- Exercise instructions
Omit any picture, and return the remaining data exactly as written.

- Supplied information
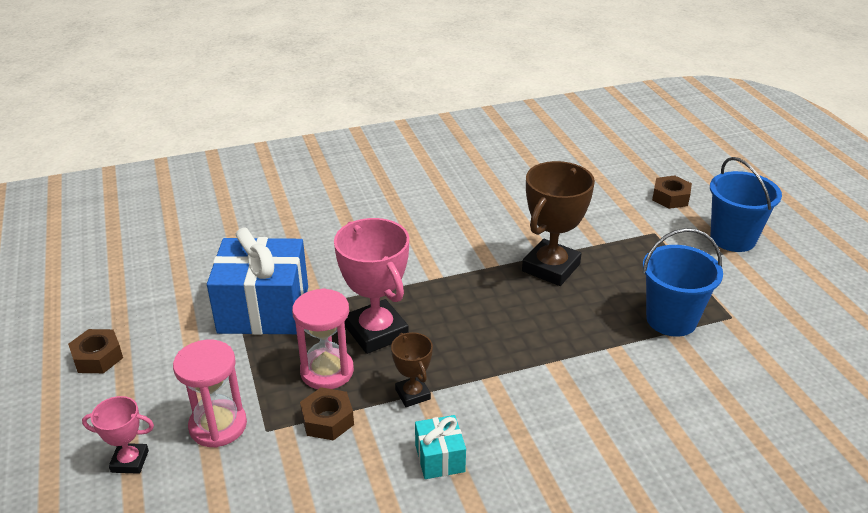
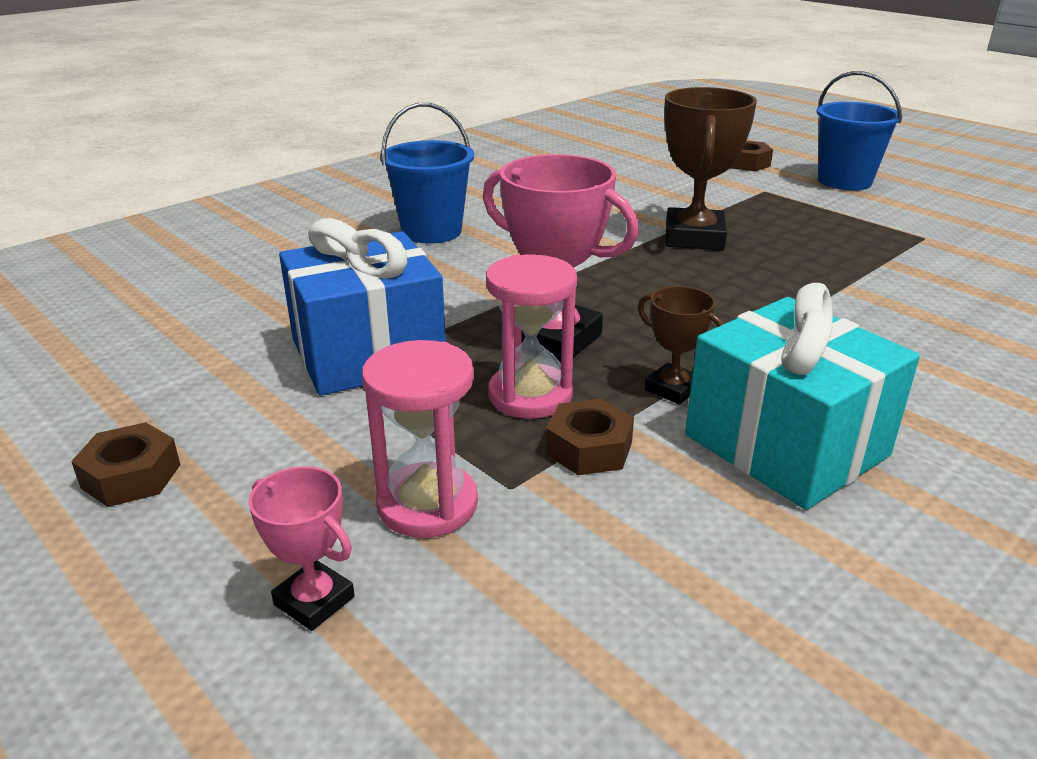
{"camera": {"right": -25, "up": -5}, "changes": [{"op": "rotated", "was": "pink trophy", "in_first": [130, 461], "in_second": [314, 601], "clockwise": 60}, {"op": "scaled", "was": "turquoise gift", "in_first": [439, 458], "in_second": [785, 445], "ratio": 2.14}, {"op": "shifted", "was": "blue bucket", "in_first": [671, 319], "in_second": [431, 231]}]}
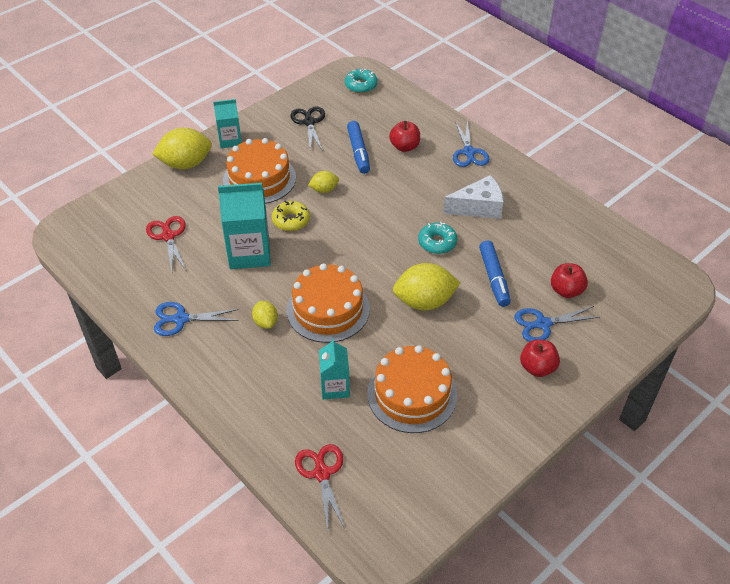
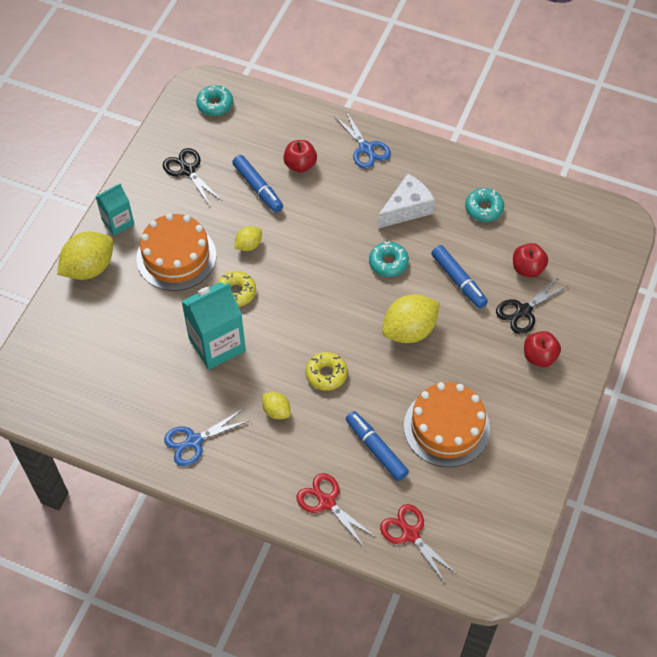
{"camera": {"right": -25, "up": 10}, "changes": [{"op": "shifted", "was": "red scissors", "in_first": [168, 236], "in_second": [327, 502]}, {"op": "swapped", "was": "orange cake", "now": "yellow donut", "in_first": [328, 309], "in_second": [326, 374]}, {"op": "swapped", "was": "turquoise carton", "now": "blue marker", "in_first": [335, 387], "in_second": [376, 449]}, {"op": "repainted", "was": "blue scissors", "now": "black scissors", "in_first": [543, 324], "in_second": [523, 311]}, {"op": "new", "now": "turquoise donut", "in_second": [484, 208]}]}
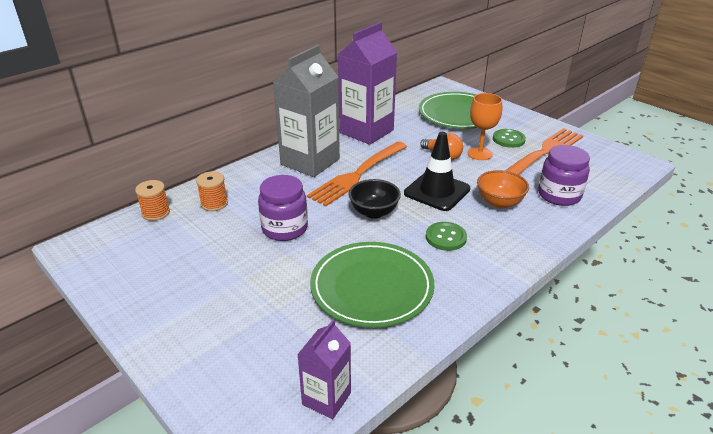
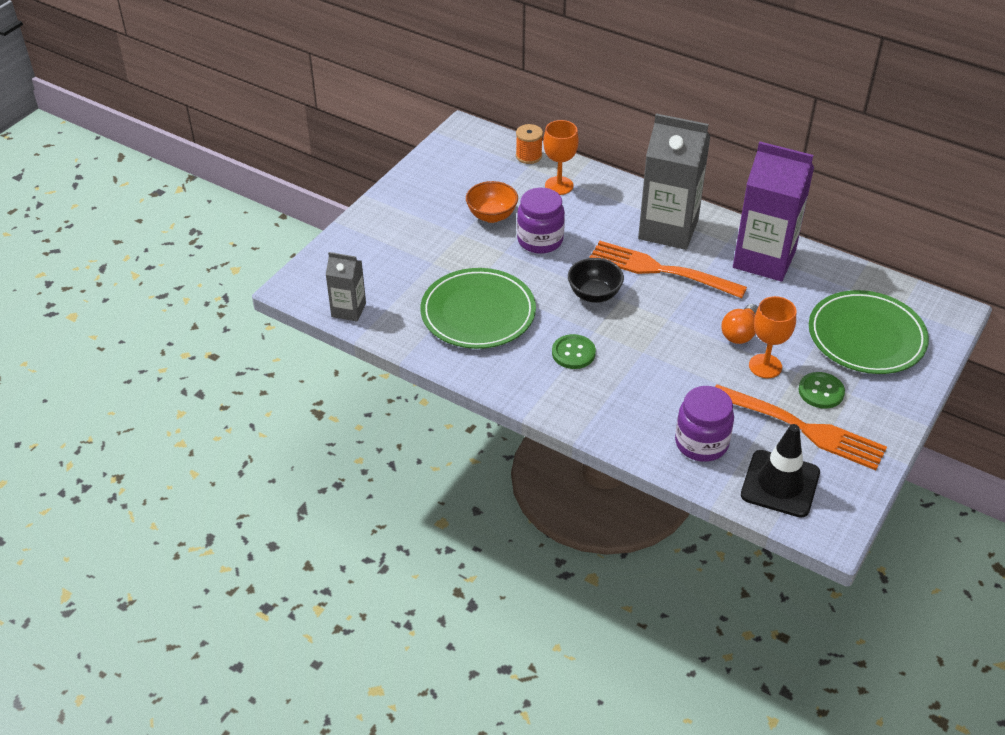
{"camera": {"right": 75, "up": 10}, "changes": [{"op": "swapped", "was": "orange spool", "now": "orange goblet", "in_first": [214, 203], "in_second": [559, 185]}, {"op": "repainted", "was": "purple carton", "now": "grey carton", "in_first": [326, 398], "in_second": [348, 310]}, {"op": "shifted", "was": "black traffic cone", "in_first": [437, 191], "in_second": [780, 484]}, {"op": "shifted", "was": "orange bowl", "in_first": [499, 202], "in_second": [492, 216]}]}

- Reply
{"camera": {"right": -25, "up": -5}, "changes": [{"op": "rotated", "was": "pink trophy", "in_first": [130, 461], "in_second": [314, 601], "clockwise": 60}, {"op": "scaled", "was": "turquoise gift", "in_first": [439, 458], "in_second": [785, 445], "ratio": 2.14}, {"op": "shifted", "was": "blue bucket", "in_first": [671, 319], "in_second": [431, 231]}]}
{"camera": {"right": -25, "up": 10}, "changes": [{"op": "shifted", "was": "red scissors", "in_first": [168, 236], "in_second": [327, 502]}, {"op": "swapped", "was": "orange cake", "now": "yellow donut", "in_first": [328, 309], "in_second": [326, 374]}, {"op": "swapped", "was": "turquoise carton", "now": "blue marker", "in_first": [335, 387], "in_second": [376, 449]}, {"op": "repainted", "was": "blue scissors", "now": "black scissors", "in_first": [543, 324], "in_second": [523, 311]}, {"op": "new", "now": "turquoise donut", "in_second": [484, 208]}]}
{"camera": {"right": 75, "up": 10}, "changes": [{"op": "swapped", "was": "orange spool", "now": "orange goblet", "in_first": [214, 203], "in_second": [559, 185]}, {"op": "repainted", "was": "purple carton", "now": "grey carton", "in_first": [326, 398], "in_second": [348, 310]}, {"op": "shifted", "was": "black traffic cone", "in_first": [437, 191], "in_second": [780, 484]}, {"op": "shifted", "was": "orange bowl", "in_first": [499, 202], "in_second": [492, 216]}]}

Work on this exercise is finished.